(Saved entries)
☆ ☆ ☆ ☆ ☆

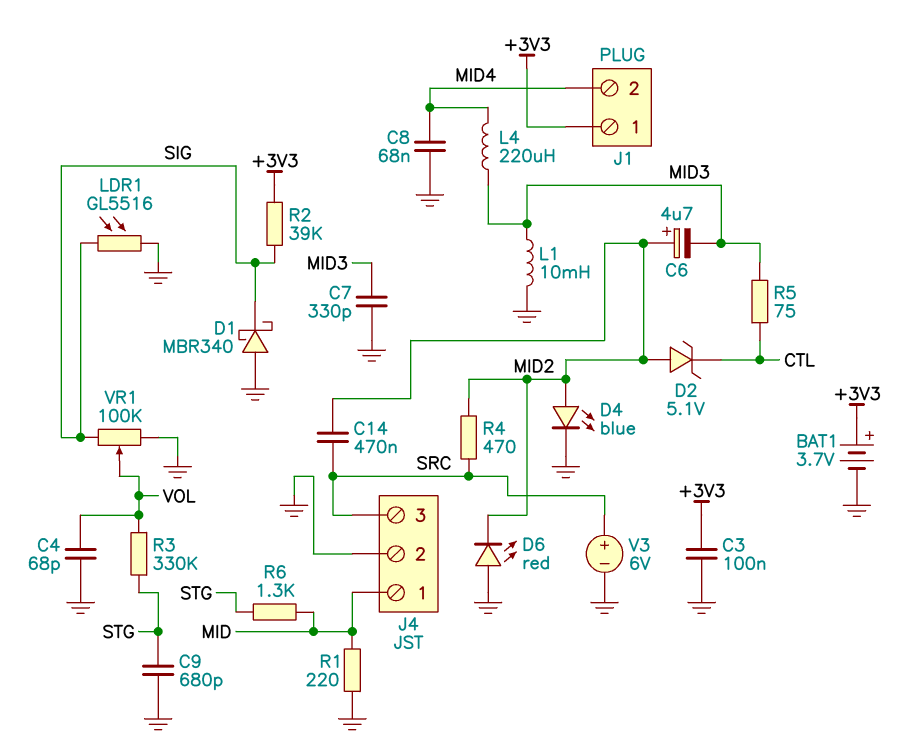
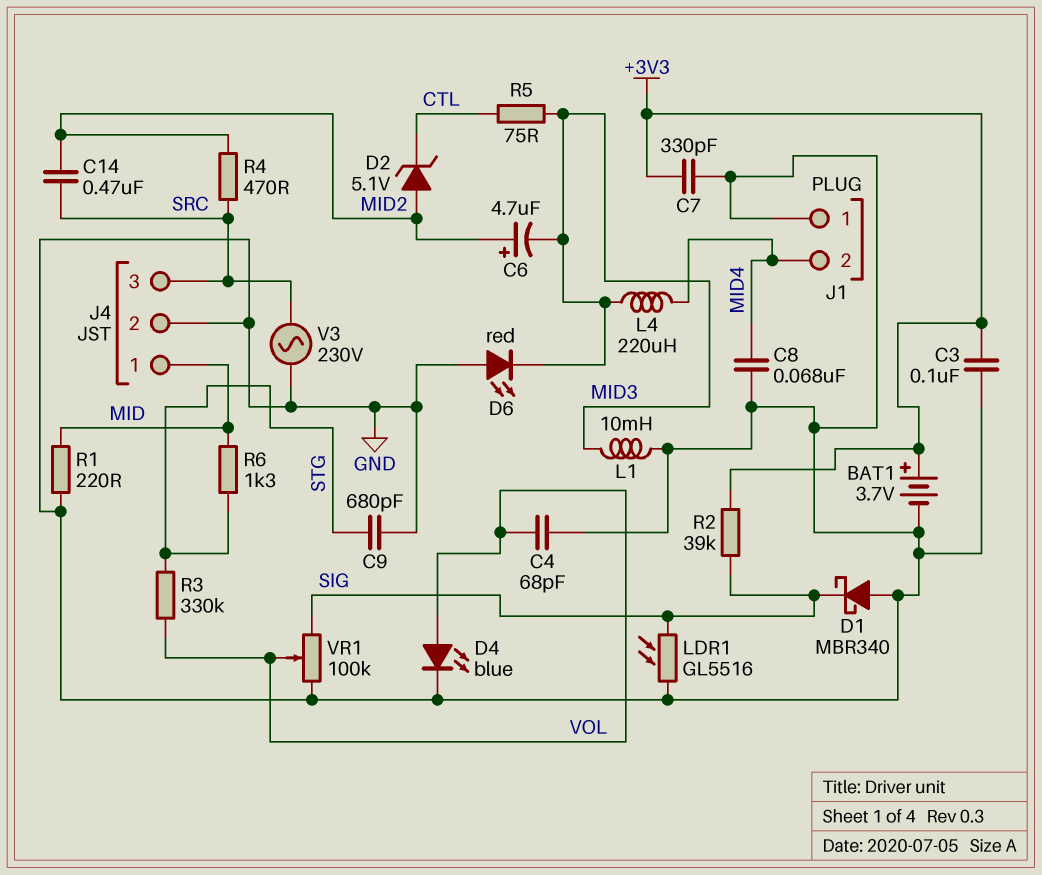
C7: 330pF (GND, MID3) -> 330pF (+3V3, GND)
D4: LED blue (A MID2, K GND) -> LED blue (A VOL, K GND)
D6: LED red (A GND, K MID2) -> LED red (A GND, K MID3)
J1 pin 1: +3V3 -> GND
V3: 6V (plus SRC, minus GND) -> AC 230V (GND, SRC)

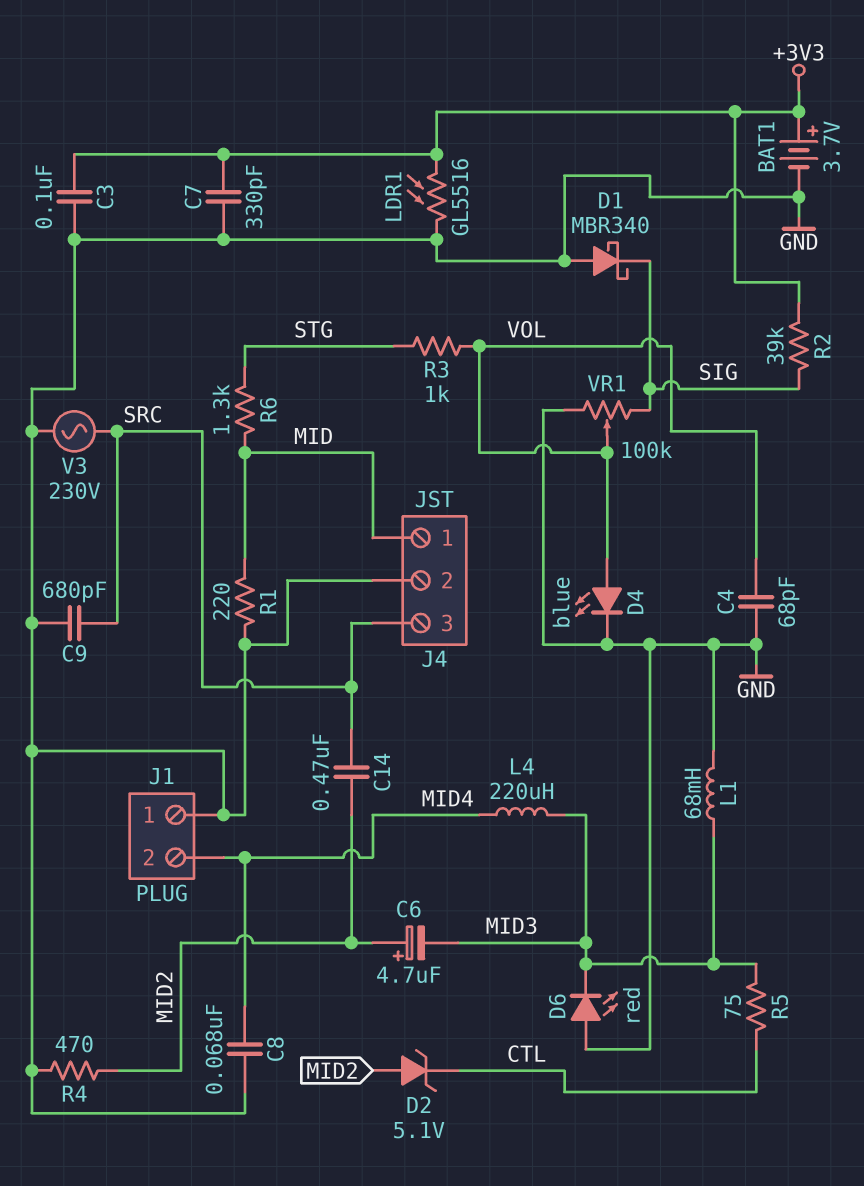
C9: 680pF (GND, STG) -> 680pF (GND, SRC)
L1: 10mH (GND, MID3) -> 68mH (GND, MID3)
LDR1: GL5516 (GND, SIG) -> GL5516 (+3V3, GND)
R3: 330k (STG, VOL) -> 1k (STG, VOL)
R4: 470 (MID2, SRC) -> 470 (GND, MID2)

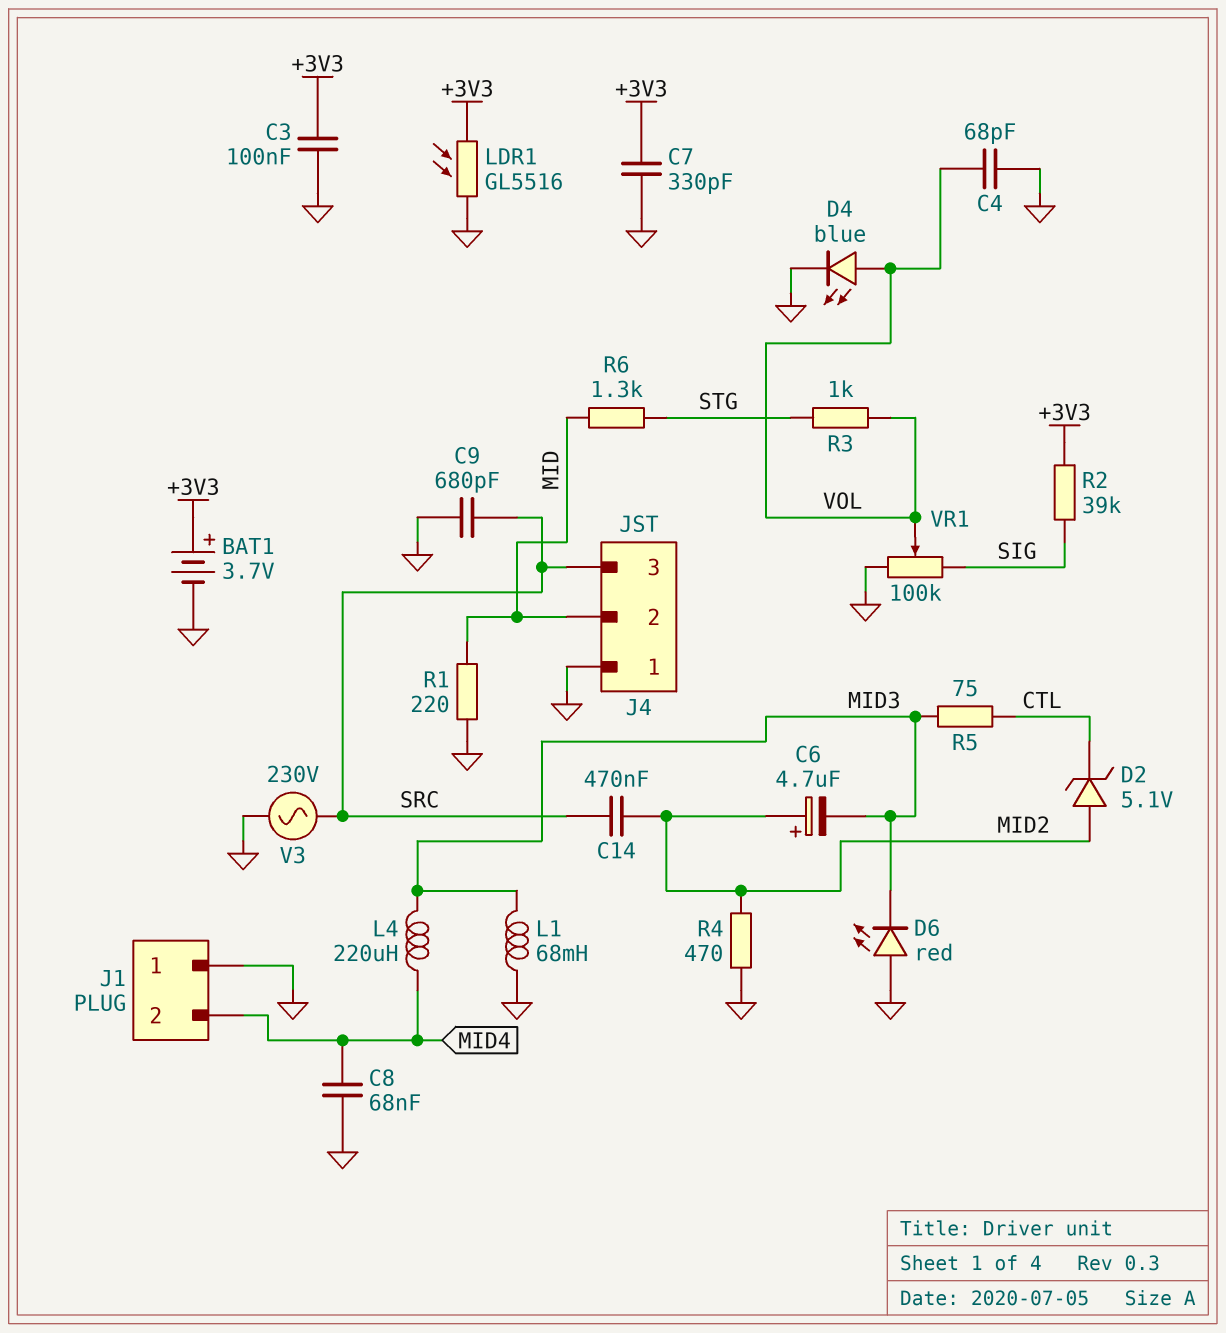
D1: schottky MBR340 (A GND, K SIG) -> none
J4 pin 1: MID -> GND
J4 pin 2: GND -> MID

☆ ☆ ☆ ☆ ☆

[Assignment]: What is wanted is an exact copy of the lines from the line with "LDR1: GL5516 (GND, SIG) -> GL5516 (+3V3, GND)" through the end of the records, both ends included, pictures excluded.

[Exercise output]:
LDR1: GL5516 (GND, SIG) -> GL5516 (+3V3, GND)
R3: 330k (STG, VOL) -> 1k (STG, VOL)
R4: 470 (MID2, SRC) -> 470 (GND, MID2)

D1: schottky MBR340 (A GND, K SIG) -> none
J4 pin 1: MID -> GND
J4 pin 2: GND -> MID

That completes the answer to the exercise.